WHAT IS REQUIRED:
Line by line, the entries below are to be reproduced unaltered.

DATA RECORDS:
• • • • • • •

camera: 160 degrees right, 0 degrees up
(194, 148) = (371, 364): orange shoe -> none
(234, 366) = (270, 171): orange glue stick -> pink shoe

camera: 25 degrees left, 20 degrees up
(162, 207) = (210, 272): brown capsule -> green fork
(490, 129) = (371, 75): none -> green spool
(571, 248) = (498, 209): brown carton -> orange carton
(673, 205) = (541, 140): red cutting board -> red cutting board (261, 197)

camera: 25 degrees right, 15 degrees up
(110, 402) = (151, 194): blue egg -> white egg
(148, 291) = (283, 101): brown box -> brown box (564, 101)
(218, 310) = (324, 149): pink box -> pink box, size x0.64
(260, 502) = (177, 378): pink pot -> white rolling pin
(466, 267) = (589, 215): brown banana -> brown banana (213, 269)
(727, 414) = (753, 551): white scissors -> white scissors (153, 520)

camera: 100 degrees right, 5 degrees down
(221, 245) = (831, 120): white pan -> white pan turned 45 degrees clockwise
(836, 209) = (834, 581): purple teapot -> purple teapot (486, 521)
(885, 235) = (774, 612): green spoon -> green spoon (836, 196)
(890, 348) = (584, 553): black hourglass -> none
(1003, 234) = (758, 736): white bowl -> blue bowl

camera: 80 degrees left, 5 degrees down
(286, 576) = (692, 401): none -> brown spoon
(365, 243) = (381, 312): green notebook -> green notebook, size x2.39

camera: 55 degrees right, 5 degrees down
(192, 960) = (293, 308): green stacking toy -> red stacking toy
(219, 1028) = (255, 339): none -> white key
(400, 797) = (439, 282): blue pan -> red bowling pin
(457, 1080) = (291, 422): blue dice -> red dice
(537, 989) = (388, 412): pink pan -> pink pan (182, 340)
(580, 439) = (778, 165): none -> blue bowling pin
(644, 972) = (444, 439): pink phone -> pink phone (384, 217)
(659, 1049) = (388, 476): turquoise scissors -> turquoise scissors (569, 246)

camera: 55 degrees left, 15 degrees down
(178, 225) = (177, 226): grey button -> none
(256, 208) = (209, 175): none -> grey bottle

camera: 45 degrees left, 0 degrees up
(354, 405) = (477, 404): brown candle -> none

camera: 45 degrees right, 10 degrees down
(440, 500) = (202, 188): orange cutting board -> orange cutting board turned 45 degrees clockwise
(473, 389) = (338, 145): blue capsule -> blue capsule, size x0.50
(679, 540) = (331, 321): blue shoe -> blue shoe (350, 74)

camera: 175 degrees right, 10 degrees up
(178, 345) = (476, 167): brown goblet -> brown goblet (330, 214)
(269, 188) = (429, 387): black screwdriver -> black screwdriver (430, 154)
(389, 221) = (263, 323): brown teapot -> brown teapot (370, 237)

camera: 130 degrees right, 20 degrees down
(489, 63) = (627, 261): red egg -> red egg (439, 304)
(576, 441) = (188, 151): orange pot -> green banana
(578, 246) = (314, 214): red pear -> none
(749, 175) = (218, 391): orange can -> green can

• • • • • • •

ANSWER SECTION:
camera: 160 degrees right, 0 degrees up
(194, 148) = (371, 364): orange shoe -> none
(234, 366) = (270, 171): orange glue stick -> pink shoe

camera: 25 degrees left, 20 degrees up
(162, 207) = (210, 272): brown capsule -> green fork
(490, 129) = (371, 75): none -> green spool
(571, 248) = (498, 209): brown carton -> orange carton
(673, 205) = (541, 140): red cutting board -> red cutting board (261, 197)

camera: 25 degrees right, 15 degrees up
(110, 402) = (151, 194): blue egg -> white egg
(148, 291) = (283, 101): brown box -> brown box (564, 101)
(218, 310) = (324, 149): pink box -> pink box, size x0.64
(260, 502) = (177, 378): pink pot -> white rolling pin
(466, 267) = (589, 215): brown banana -> brown banana (213, 269)
(727, 414) = (753, 551): white scissors -> white scissors (153, 520)

camera: 100 degrees right, 5 degrees down
(221, 245) = (831, 120): white pan -> white pan turned 45 degrees clockwise
(836, 209) = (834, 581): purple teapot -> purple teapot (486, 521)
(885, 235) = (774, 612): green spoon -> green spoon (836, 196)
(890, 348) = (584, 553): black hourglass -> none
(1003, 234) = (758, 736): white bowl -> blue bowl

camera: 80 degrees left, 5 degrees down
(286, 576) = (692, 401): none -> brown spoon
(365, 243) = (381, 312): green notebook -> green notebook, size x2.39

camera: 55 degrees right, 5 degrees down
(192, 960) = (293, 308): green stacking toy -> red stacking toy
(219, 1028) = (255, 339): none -> white key
(400, 797) = (439, 282): blue pan -> red bowling pin
(457, 1080) = (291, 422): blue dice -> red dice
(537, 989) = (388, 412): pink pan -> pink pan (182, 340)
(580, 439) = (778, 165): none -> blue bowling pin
(644, 972) = (444, 439): pink phone -> pink phone (384, 217)
(659, 1049) = (388, 476): turquoise scissors -> turquoise scissors (569, 246)

camera: 55 degrees left, 15 degrees down
(178, 225) = (177, 226): grey button -> none
(256, 208) = (209, 175): none -> grey bottle

camera: 45 degrees left, 0 degrees up
(354, 405) = (477, 404): brown candle -> none

camera: 45 degrees right, 10 degrees down
(440, 500) = (202, 188): orange cutting board -> orange cutting board turned 45 degrees clockwise
(473, 389) = (338, 145): blue capsule -> blue capsule, size x0.50
(679, 540) = (331, 321): blue shoe -> blue shoe (350, 74)

camera: 175 degrees right, 10 degrees up
(178, 345) = (476, 167): brown goblet -> brown goblet (330, 214)
(269, 188) = (429, 387): black screwdriver -> black screwdriver (430, 154)
(389, 221) = (263, 323): brown teapot -> brown teapot (370, 237)

camera: 130 degrees right, 20 degrees down
(489, 63) = (627, 261): red egg -> red egg (439, 304)
(576, 441) = (188, 151): orange pot -> green banana
(578, 246) = (314, 214): red pear -> none
(749, 175) = (218, 391): orange can -> green can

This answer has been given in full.